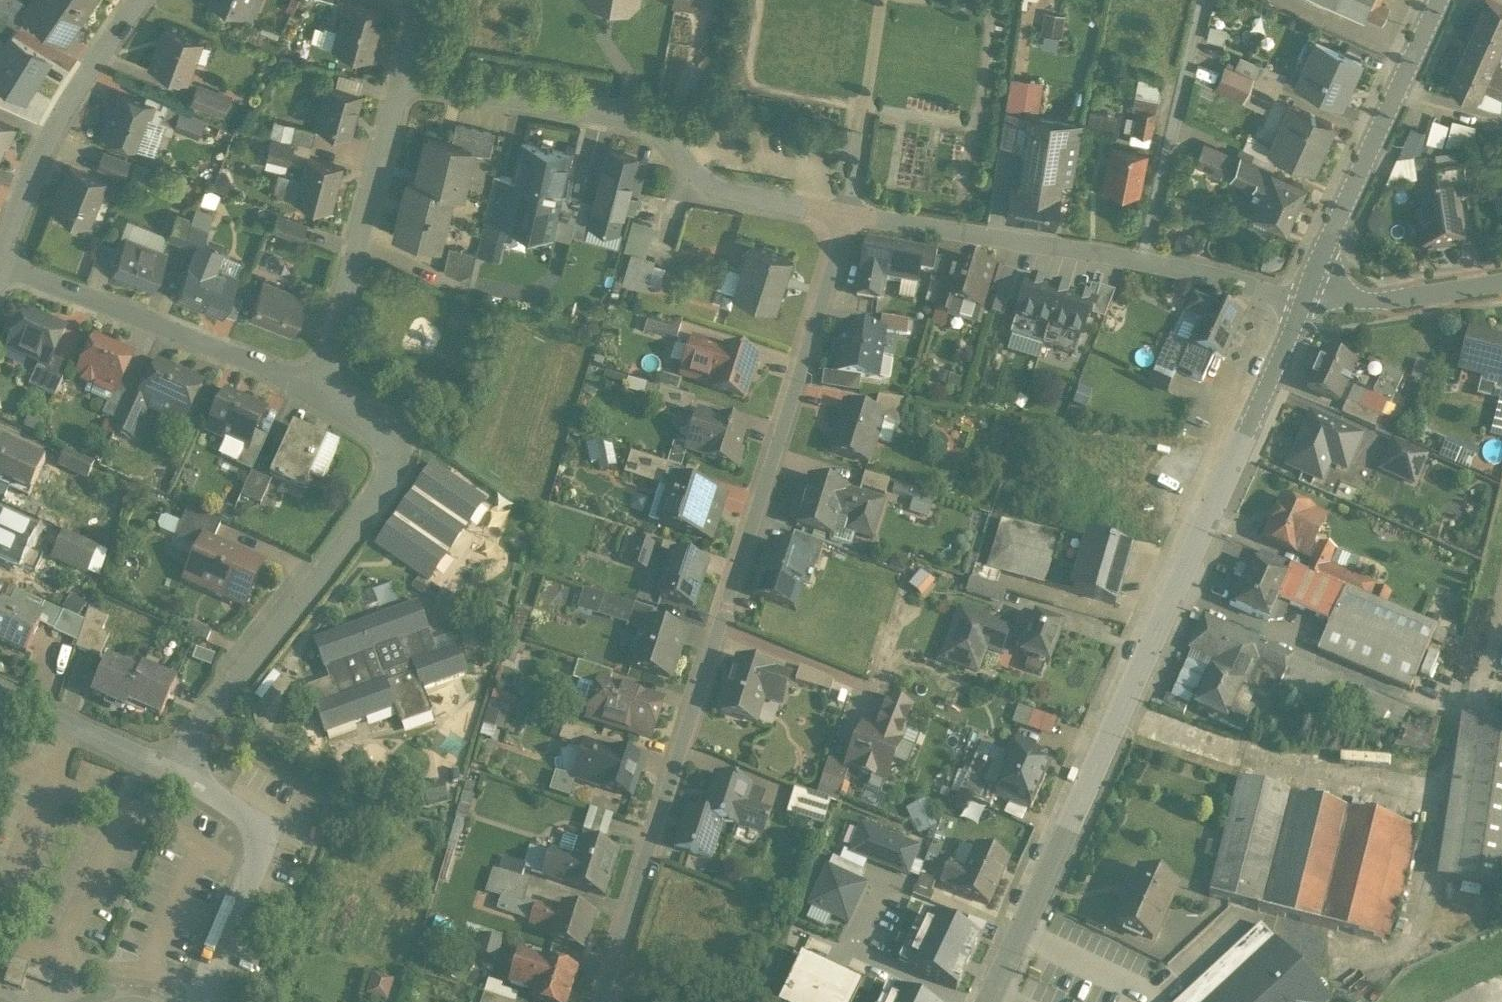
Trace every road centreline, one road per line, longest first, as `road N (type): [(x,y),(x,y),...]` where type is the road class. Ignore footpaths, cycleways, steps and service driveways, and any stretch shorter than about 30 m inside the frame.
road 1 (residential): [(845,220),(600,1001)]
road 2 (tertiary): [(1304,300),(987,1001)]
road 3 (residential): [(312,390),(375,422),(389,436),(391,470),(197,732),(175,776)]
road 4 (residential): [(403,81),(637,125),(736,197),(845,220)]
road 5 (residential): [(0,264),(312,390)]
road 6 (tertiary): [(1438,0),(1304,300)]
road 7 (residential): [(403,81),(312,390)]
road 8 (residential): [(845,220),(1142,261)]
road 9 (residential): [(0,255),(40,149),(139,0)]
road 10 (residential): [(198,1001),(262,846),(248,820),(175,776)]
road 11 (residential): [(1142,261),(1201,0)]
road 12 (tertiary): [(1501,283),(1398,298),(1304,300)]
road 13 (residential): [(175,776),(0,694)]
road 14 (residential): [(1142,261),(1304,300)]

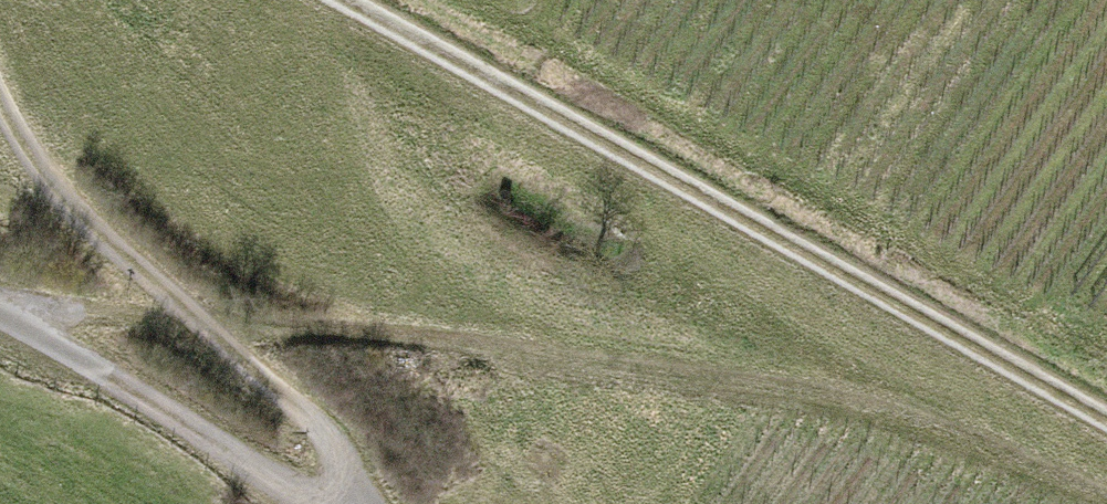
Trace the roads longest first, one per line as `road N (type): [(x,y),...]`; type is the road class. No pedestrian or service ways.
road 1 (track): [(208,318),(525,348),(879,415),(1106,503)]
road 2 (track): [(345,0),(1106,422)]
road 3 (track): [(2,312),(272,480),(345,503)]
road 4 (track): [(0,98),(45,174),(108,240),(208,318)]
road 5 (track): [(208,318),(318,430),(342,461),(357,503)]
road 6 (track): [(2,312),(208,318)]

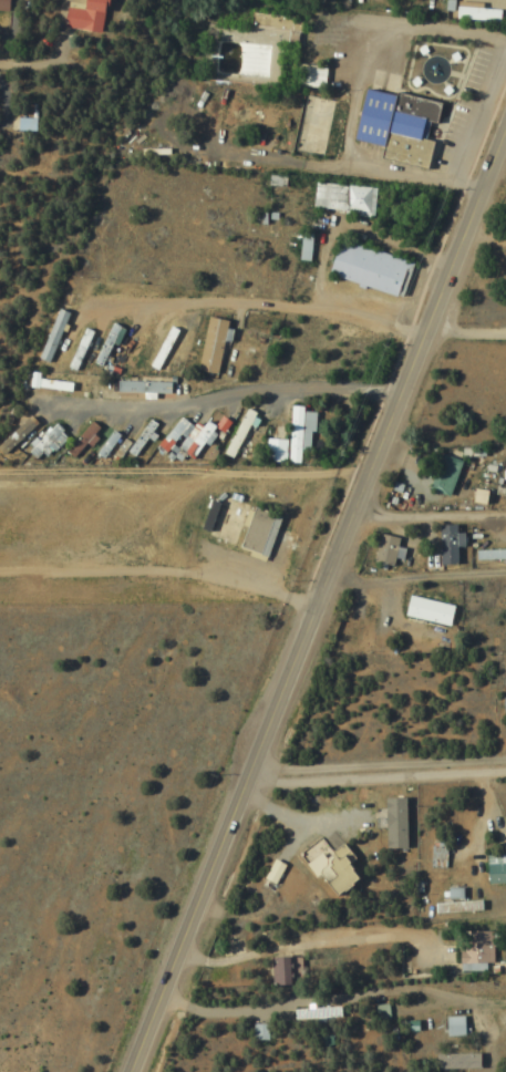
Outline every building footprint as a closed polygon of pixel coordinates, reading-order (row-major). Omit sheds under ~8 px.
[(60,27),(98,34),(103,0),(77,0),(76,8),(63,6),(60,27)] [(322,67),(292,67),(292,85),(322,85),(322,67)] [(327,79),(300,75),(298,97),(324,100),(327,79)] [(359,89),(389,95),(390,92),(436,102),(422,168),(375,158),(378,146),(347,140),(359,89)] [(274,129),(279,108),(224,96),(219,117),(274,129)] [(372,187),(311,182),(309,211),(370,215),(372,187)] [(409,260),(333,240),(323,277),(399,297),(409,260)] [(47,363),(68,314),(56,309),(35,357),(47,363)] [(224,320),(204,316),(193,370),(213,374),(224,320)] [(93,364),(104,367),(115,325),(105,322),(93,364)] [(172,330),(163,327),(147,368),(156,372),(172,330)] [(71,370),(93,333),(83,328),(62,365),(71,370)] [(122,366),(135,370),(143,339),(130,335),(122,366)] [(80,393),(82,380),(26,375),(25,388),(80,393)] [(119,393),(165,393),(165,381),(119,381),(119,393)] [(253,412),(242,407),(219,453),(230,459),(253,412)] [(307,452),(310,408),(287,407),(284,439),(266,438),(265,461),(296,463),(297,451),(307,452)] [(191,462),(215,427),(202,419),(188,439),(181,434),(187,424),(175,416),(153,449),(164,457),(170,448),(191,462)] [(25,418),(0,442),(0,455),(1,456),(33,426),(25,418)] [(97,428),(87,421),(63,452),(73,459),(97,428)] [(34,460),(60,431),(50,423),(24,452),(34,460)] [(111,462),(123,438),(107,430),(96,454),(111,462)] [(426,489),(446,496),(459,461),(439,454),(426,489)] [(220,495),(278,516),(262,558),(205,535),(220,495)] [(197,530),(210,533),(218,503),(206,500),(197,530)] [(435,565),(457,565),(457,525),(435,525),(435,565)] [(391,567),(397,538),(376,533),(369,563),(391,567)] [(493,551),(493,559),(505,559),(505,551),(493,551)] [(446,626),(451,607),(406,596),(401,616),(446,626)] [(385,801),(406,800),(407,848),(385,848),(385,801)] [(442,865),(442,845),(428,845),(428,865),(442,865)] [(356,880),(339,850),(313,865),(330,895),(356,880)] [(505,861),(505,853),(483,853),(483,881),(505,881),(505,861)] [(431,901),(431,912),(479,912),(479,901),(431,901)] [(457,963),(489,963),(489,930),(457,930),(457,963)] [(284,956),(269,956),(269,984),(284,984),(284,956)] [(339,1008),(291,1008),(291,1021),(339,1021),(339,1008)] [(460,1016),(442,1016),(442,1035),(460,1035),(460,1016)] [(476,1069),(476,1052),(433,1052),(433,1069),(476,1069)]
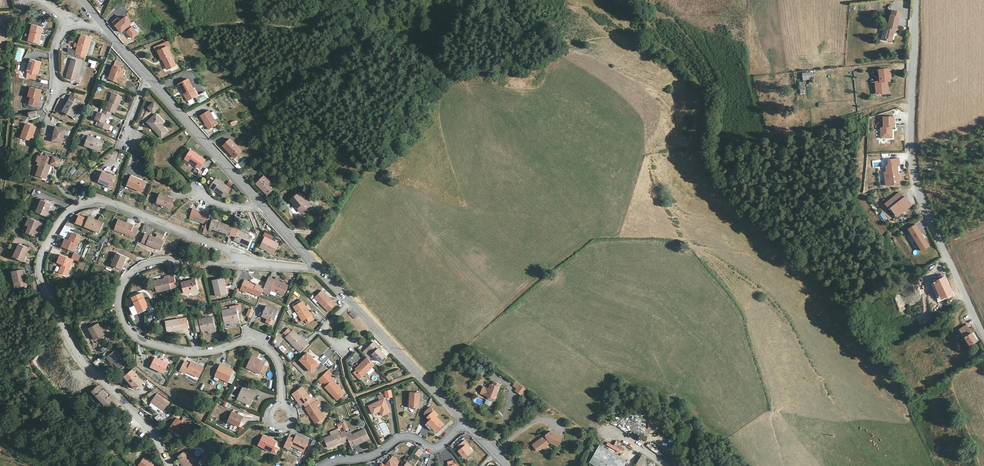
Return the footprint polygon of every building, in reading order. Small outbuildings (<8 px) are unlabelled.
[(126,16),(114,25),(122,33),(125,30),(133,39),(139,34),(130,24),(132,23),(126,16)] [(898,20),(891,18),(889,18),(887,28),(884,28),(881,44),(893,46),(895,37),(898,37),(899,32),(896,31),(898,20)] [(36,33),(31,32),(29,42),(39,44),(42,32),(37,30),(36,33)] [(78,48),(76,55),(86,58),(92,37),(82,35),(79,45),(78,48)] [(168,42),(155,47),(157,52),(159,51),(162,59),(165,58),(166,60),(164,61),(168,69),(177,65),(169,46),(170,46),(168,42)] [(82,61),(72,58),(67,78),(77,81),(82,61)] [(42,62),(32,59),(27,77),(36,80),(37,74),(39,75),(42,62)] [(90,68),(95,69),(96,61),(89,59),(88,63),(91,63),(90,68)] [(115,66),(110,79),(120,83),(125,70),(115,66)] [(889,69),(878,70),(879,81),(874,81),(875,95),(890,94),(889,82),(891,82),(891,80),(892,79),(892,77),(894,77),(893,75),(890,72),(889,69)] [(803,80),(813,80),(812,72),(802,73),(803,80)] [(196,97),(198,96),(189,79),(179,84),(188,101),(196,97)] [(37,99),(40,100),(42,90),(32,87),(29,97),(32,97),(30,104),(41,107),(42,103),(39,102),(37,101),(37,99)] [(205,92),(198,96),(196,97),(199,104),(210,98),(208,95),(207,95),(205,92)] [(113,112),(116,114),(119,105),(118,105),(122,96),(114,93),(110,102),(106,110),(113,112)] [(81,101),(71,96),(69,99),(70,100),(63,112),(72,117),(81,101)] [(155,103),(149,108),(154,112),(159,107),(155,103)] [(106,110),(105,110),(103,114),(99,112),(96,120),(100,121),(98,126),(109,130),(111,125),(105,123),(109,115),(111,117),(113,112),(106,110)] [(210,110),(201,115),(209,129),(218,124),(210,110)] [(157,114),(148,122),(162,138),(169,132),(162,124),(164,121),(157,114)] [(880,129),(880,139),(893,138),(892,129),(895,128),(894,116),(882,117),(883,126),(880,129)] [(37,128),(27,124),(22,137),(32,141),(37,128)] [(66,130),(56,127),(53,141),(63,143),(66,130)] [(105,141),(90,136),(86,145),(101,151),(105,141)] [(231,139),(224,146),(235,157),(242,151),(231,139)] [(191,150),(186,158),(200,168),(206,159),(191,150)] [(46,156),(44,156),(37,175),(46,178),(52,164),(58,166),(61,159),(47,154),(46,156)] [(884,172),(886,186),(901,184),(897,166),(900,165),(899,158),(887,160),(888,164),(885,167),(886,172),(884,172)] [(116,177),(103,172),(100,181),(112,186),(116,177)] [(147,182),(132,176),(128,186),(143,192),(147,182)] [(264,176),(258,182),(265,190),(265,191),(268,195),(276,187),(264,176)] [(217,178),(211,187),(226,197),(232,189),(217,178)] [(308,203),(300,193),(299,194),(296,191),(289,197),(299,210),(308,203)] [(301,192),(300,193),(308,203),(299,210),(301,213),(311,204),(301,192)] [(899,192),(884,204),(896,219),(913,206),(905,196),(903,197),(899,192)] [(174,199),(161,194),(158,203),(171,207),(174,199)] [(52,204),(42,200),(37,212),(46,217),(52,204)] [(190,218),(206,223),(209,214),(193,209),(190,218)] [(241,218),(236,216),(233,226),(233,227),(231,234),(237,236),(235,240),(249,246),(254,237),(240,230),(240,229),(238,229),(241,218)] [(104,223),(90,217),(85,226),(100,233),(104,223)] [(30,227),(28,233),(36,237),(43,223),(30,218),(27,226),(30,227)] [(134,226),(119,220),(115,230),(126,234),(126,235),(135,239),(138,231),(133,229),(134,226)] [(209,230),(230,236),(233,226),(212,220),(209,230)] [(916,224),(907,230),(922,252),(930,247),(916,224)] [(81,236),(74,233),(71,241),(69,241),(66,239),(63,247),(75,251),(81,236)] [(157,238),(146,233),(142,242),(161,250),(165,242),(163,240),(164,237),(158,235),(157,238)] [(268,251),(274,254),(279,244),(266,237),(261,247),(268,251)] [(29,249),(20,244),(14,257),(24,261),(29,249)] [(127,257),(117,253),(112,265),(121,269),(127,257)] [(73,260),(61,255),(58,262),(63,264),(60,272),(67,275),(73,260)] [(23,270),(13,272),(16,288),(28,285),(26,276),(25,276),(23,270)] [(177,287),(174,274),(164,277),(165,279),(154,282),(157,292),(177,287)] [(229,277),(224,278),(227,293),(233,292),(229,277)] [(275,279),(270,277),(265,288),(263,291),(269,294),(271,290),(285,296),(289,286),(285,284),(285,285),(279,282),(280,279),(276,278),(275,279)] [(227,293),(224,278),(213,281),(217,296),(227,293)] [(196,279),(181,282),(184,293),(199,290),(196,279)] [(261,297),(262,296),(263,291),(265,288),(257,284),(256,286),(245,281),(241,290),(246,292),(247,291),(261,297)] [(322,290),(315,297),(329,312),(337,304),(333,300),(332,300),(322,290)] [(142,293),(133,298),(140,313),(149,308),(142,293)] [(303,301),(294,306),(303,321),(312,316),(303,301)] [(279,311),(267,306),(263,316),(275,321),(279,311)] [(237,308),(222,311),(225,323),(240,320),(237,308)] [(208,331),(216,329),(213,317),(195,321),(197,332),(202,331),(202,332),(208,331)] [(167,323),(168,329),(168,332),(183,330),(182,328),(189,327),(187,318),(166,322),(167,323)] [(98,323),(89,328),(95,340),(105,335),(98,323)] [(977,335),(974,330),(972,331),(969,326),(962,331),(970,347),(978,343),(975,337),(977,335)] [(301,353),(310,344),(301,335),(299,336),(294,330),(286,337),(301,353)] [(363,353),(368,358),(369,360),(374,355),(380,362),(386,356),(379,348),(380,347),(375,342),(363,353)] [(117,349),(109,356),(114,363),(120,370),(128,363),(117,349)] [(308,353),(301,360),(312,371),(319,364),(308,353)] [(266,362),(252,356),(247,367),(261,374),(262,371),(265,373),(268,366),(265,364),(266,362)] [(156,357),(151,367),(164,373),(169,364),(156,357)] [(370,375),(378,368),(369,360),(368,358),(356,369),(356,370),(354,373),(360,380),(367,373),(370,375)] [(185,361),(181,370),(186,373),(187,371),(199,377),(204,368),(192,362),(191,364),(185,361)] [(227,367),(220,364),(215,375),(229,382),(234,371),(231,369),(232,366),(228,365),(227,367)] [(133,370),(125,376),(136,389),(143,382),(133,370)] [(329,370),(319,380),(322,383),(324,382),(328,385),(326,387),(338,400),(344,394),(339,388),(339,387),(334,380),(330,376),(332,374),(329,370)] [(492,385),(486,396),(488,398),(488,399),(492,401),(494,399),(496,400),(502,385),(495,382),(493,386),(492,385)] [(520,384),(517,388),(516,391),(522,395),(527,389),(520,384)] [(98,386),(93,391),(106,406),(112,401),(98,386)] [(303,387),(293,394),(302,406),(311,399),(303,387)] [(256,394),(243,388),(238,399),(251,405),(256,394)] [(386,399),(393,398),(391,390),(384,391),(386,399)] [(420,392),(411,392),(410,407),(420,408),(420,392)] [(158,393),(152,402),(164,410),(170,402),(158,393)] [(312,399),(304,405),(306,409),(315,403),(312,399)] [(385,399),(369,406),(373,414),(381,411),(383,416),(391,412),(385,399)] [(315,403),(306,409),(316,423),(325,417),(317,406),(320,404),(318,401),(315,403)] [(350,412),(357,410),(355,401),(347,403),(350,412)] [(244,416),(233,411),(228,421),(240,426),(244,416)] [(431,420),(426,425),(431,430),(433,428),(437,432),(444,424),(436,415),(438,414),(435,411),(428,417),(431,420)] [(177,418),(170,427),(179,434),(180,432),(183,435),(186,436),(191,429),(190,427),(188,425),(185,426),(186,424),(177,418)] [(346,433),(349,441),(352,446),(355,445),(355,446),(370,439),(365,429),(352,435),(351,431),(346,433)] [(551,429),(534,444),(539,450),(542,447),(549,447),(549,443),(552,440),(560,444),(564,434),(551,429)] [(346,433),(345,431),(342,433),(342,432),(340,433),(339,432),(325,438),(329,448),(343,442),(344,443),(349,441),(346,433)] [(264,435),(259,445),(272,452),(277,442),(264,435)] [(295,439),(289,436),(285,446),(291,449),(290,450),(298,453),(297,455),(302,457),(310,442),(297,435),(295,439)] [(466,445),(468,443),(466,440),(458,447),(460,449),(459,450),(465,458),(472,453),(469,449),(466,445)] [(410,441),(407,445),(414,450),(417,446),(410,441)] [(624,449),(625,443),(616,441),(614,447),(624,449)] [(600,445),(590,462),(596,465),(625,465),(627,461),(600,445)] [(186,465),(195,465),(198,464),(190,453),(188,454),(185,451),(179,456),(181,459),(186,465)] [(150,463),(153,459),(148,453),(139,465),(154,465),(150,463)] [(643,455),(636,465),(638,465),(641,465),(647,457),(643,455)] [(400,461),(393,457),(391,461),(390,460),(386,465),(397,465),(400,461)]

--- About this task ---
Scan the material above for the string "service" and copy every line that has it.

--- Completed task ---
Trace every road centreline, one road per line, longest first, as `road N (type): [(x,y),(x,y),...]` where type is the road class. Ignore footpaths, cycleways, steps and service driveways, and any stretch shorter than about 30 m inside the frame.
Trace the roads longest first, one per line as `road N (type): [(x,y),...]`; type is the road class. No pedestrian or service ways.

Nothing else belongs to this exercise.